YOUR ASSIGNMENT
In the records below, repeat exactly the lines between the line holding "U1 pin RST: none -> N_5" and the line holding "U6 pin GND: GND -> -9V", inclusive, and drop the pictures.

RECORDED DATA
══════════════════════════════
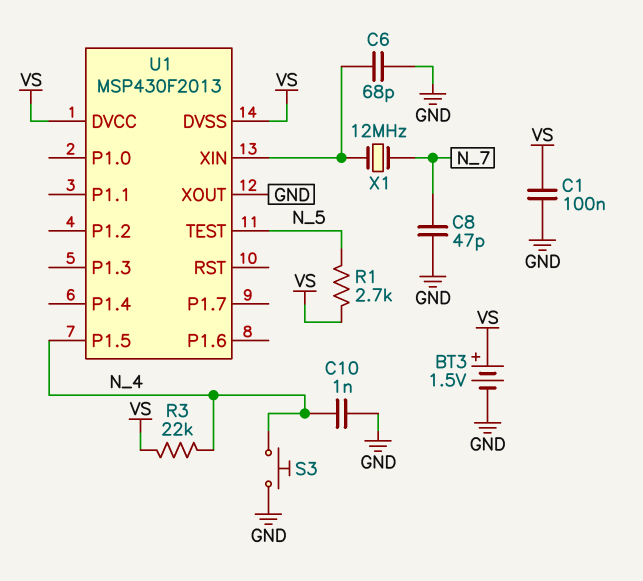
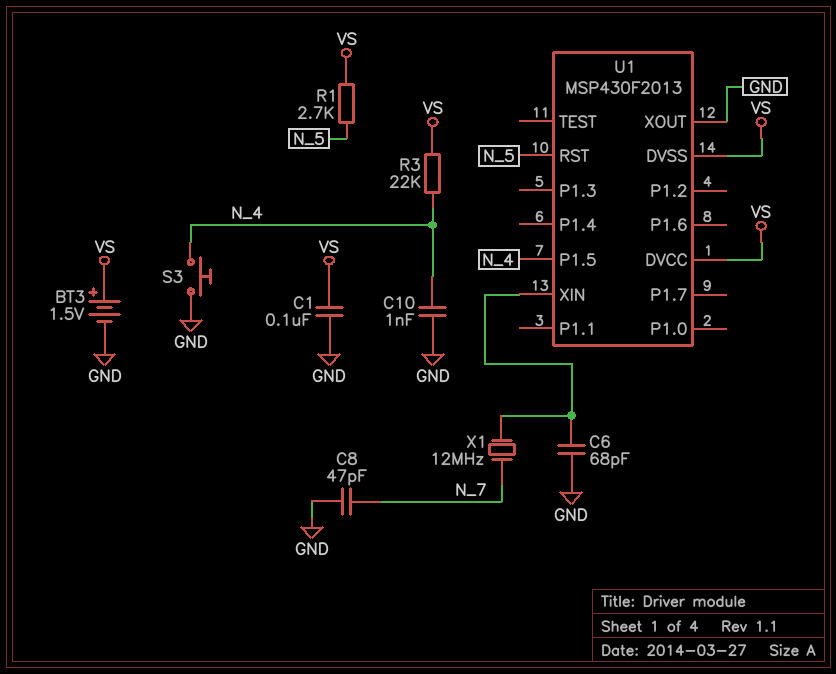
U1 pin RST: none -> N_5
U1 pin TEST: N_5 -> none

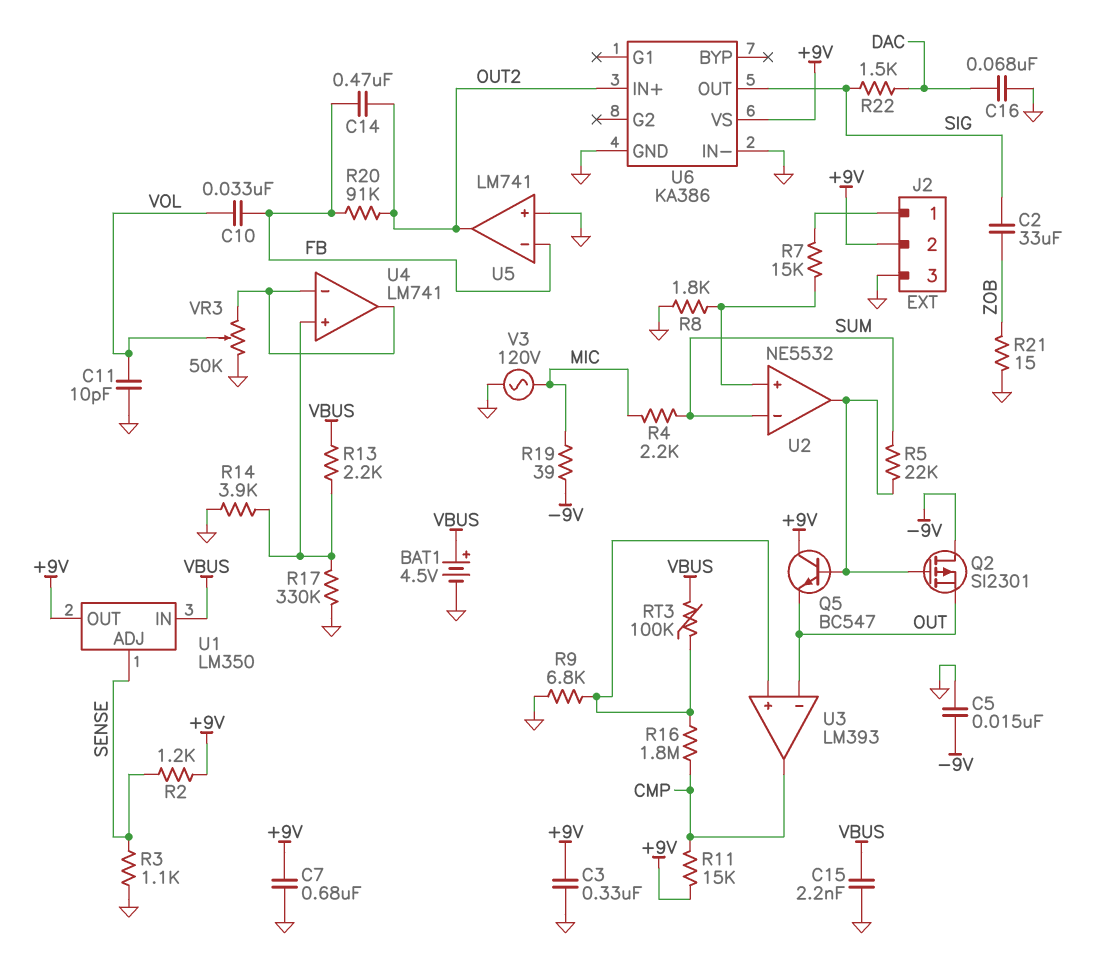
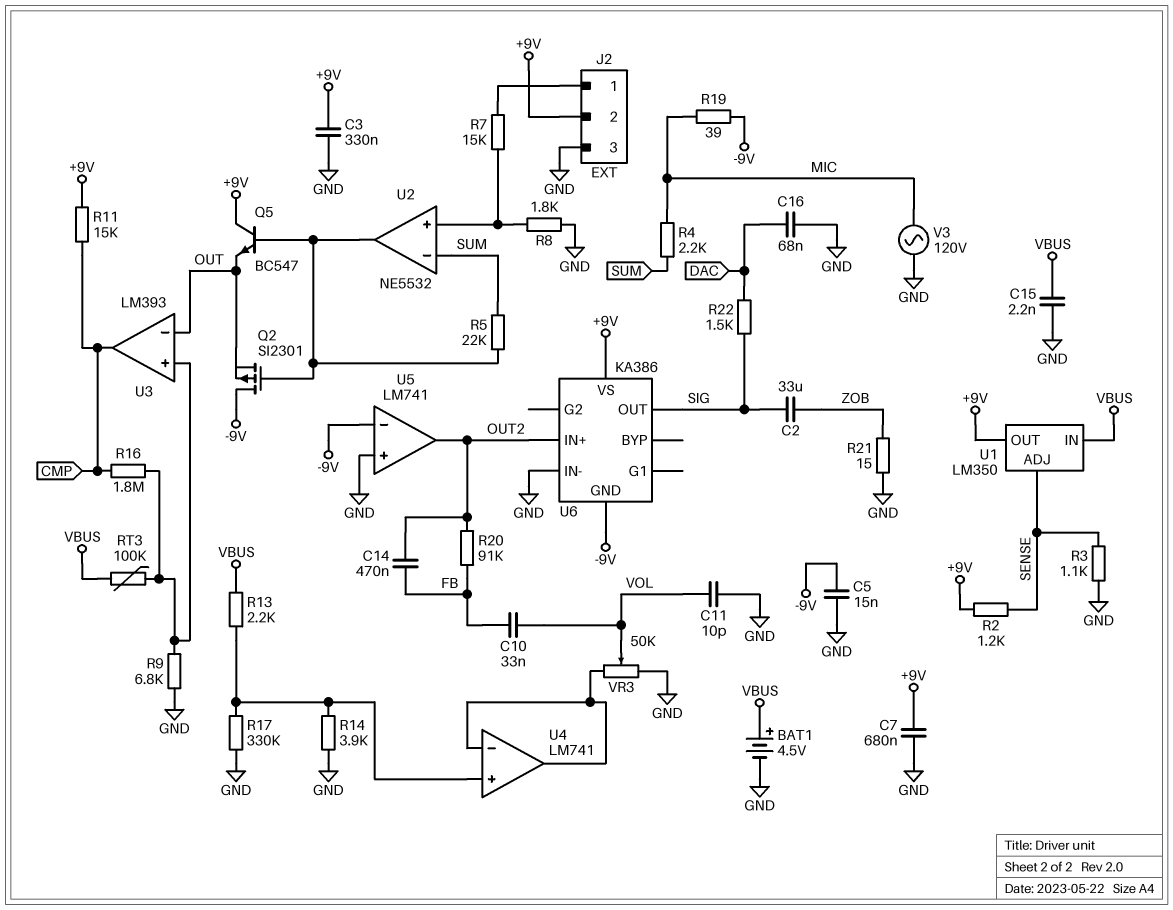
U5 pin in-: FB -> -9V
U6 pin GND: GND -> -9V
══════════════════════════════
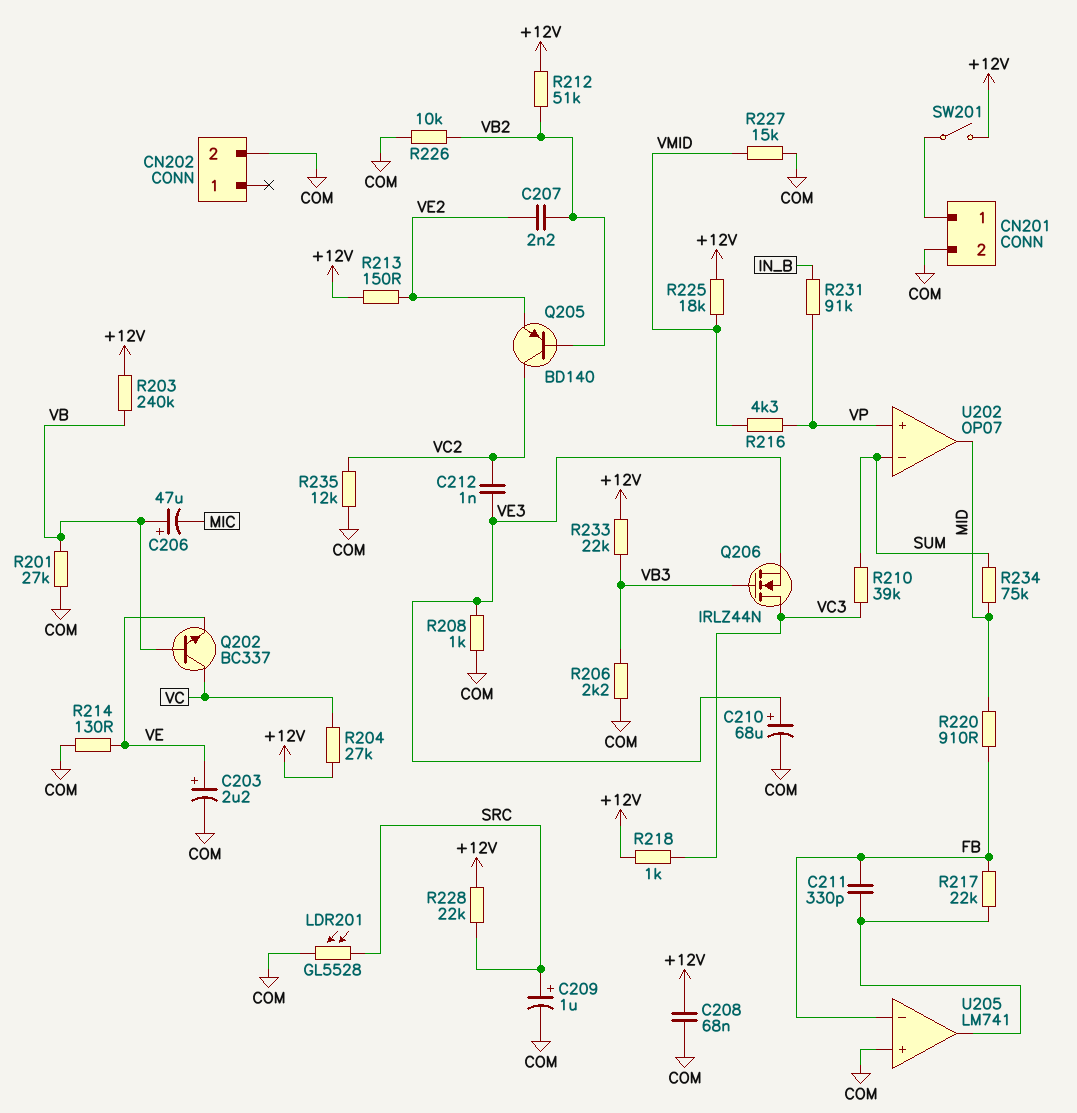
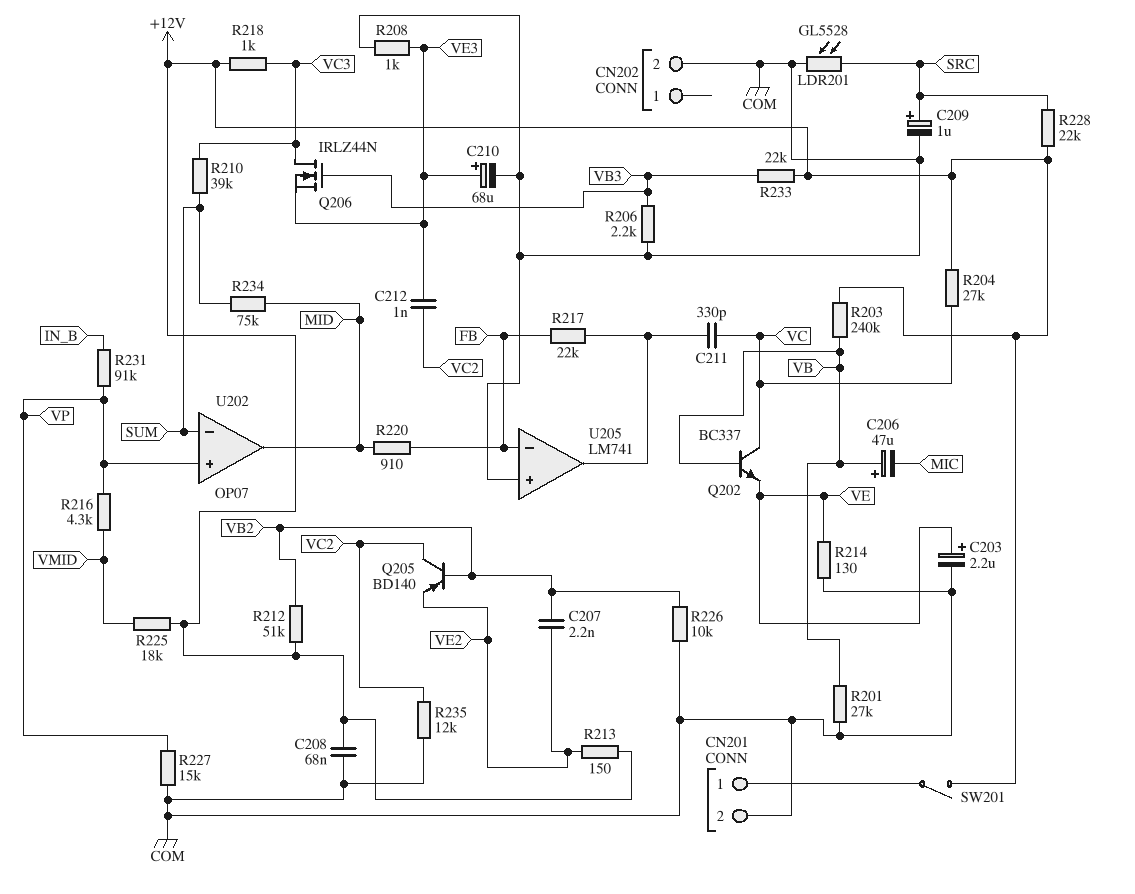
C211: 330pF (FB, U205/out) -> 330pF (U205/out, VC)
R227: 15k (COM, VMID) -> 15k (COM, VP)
══════════════════════════════
EXERCISE OUTPUT
U1 pin RST: none -> N_5
U1 pin TEST: N_5 -> none

U5 pin in-: FB -> -9V
U6 pin GND: GND -> -9V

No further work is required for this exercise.